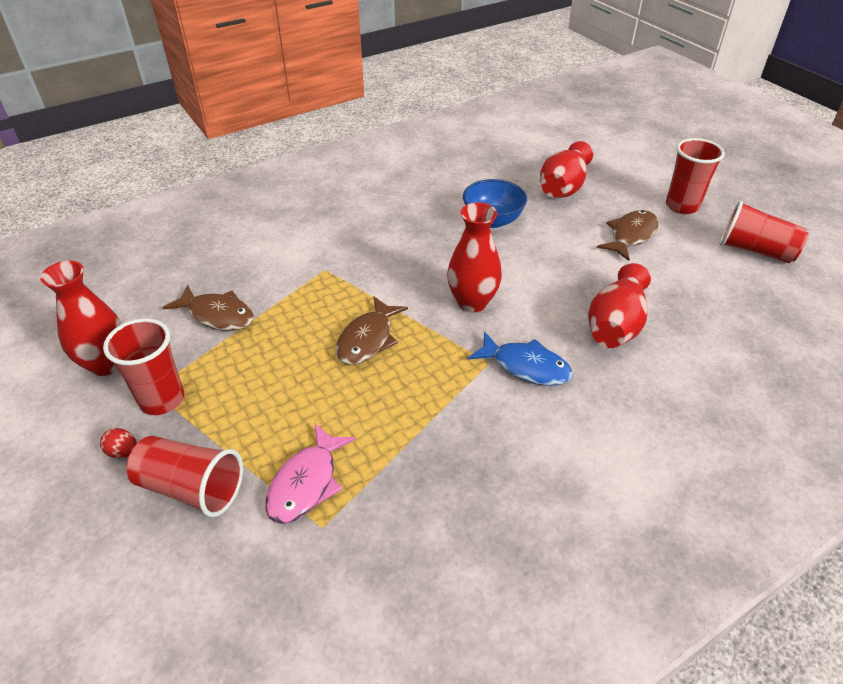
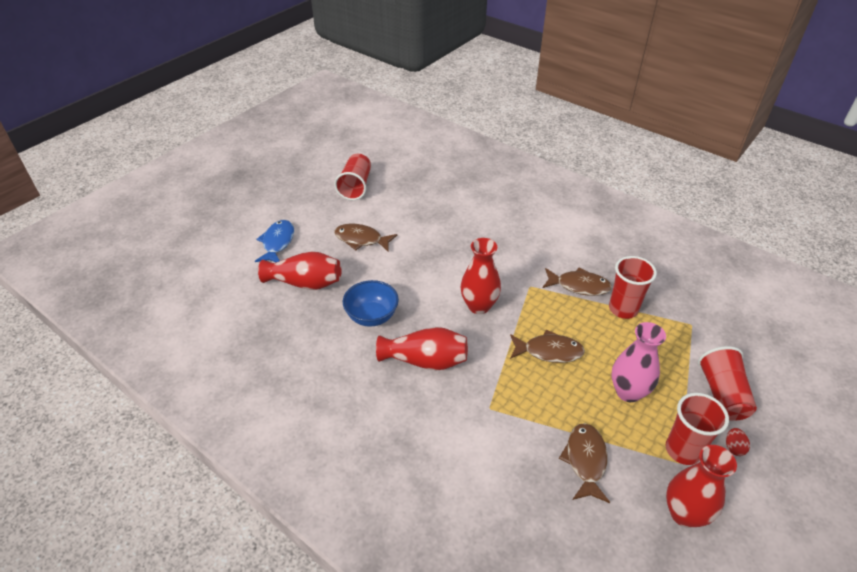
camera: 110 degrees left, 0 degrees up
pink fish [265,424,356,524] -> none
blue fish [468,331,573,386] -> blue fish moved to [255,220,294,262]
red vase [588,263,651,348] -> red vase moved to [376,327,468,370]
red cup [666,138,725,214] -> red cup moved to [609,256,657,319]
none -> brown fish [543,267,612,296]
none -> pink vase [612,322,666,402]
────────────────────────────────────────
- [TASK TO CARRY OUT] Skipping any pictures, transcribe the full listing exactly.

- [EXERCISE RESPONSE]
camera: 110 degrees left, 0 degrees up
pink fish [265,424,356,524] -> none
blue fish [468,331,573,386] -> blue fish moved to [255,220,294,262]
red vase [588,263,651,348] -> red vase moved to [376,327,468,370]
red cup [666,138,725,214] -> red cup moved to [609,256,657,319]
none -> brown fish [543,267,612,296]
none -> pink vase [612,322,666,402]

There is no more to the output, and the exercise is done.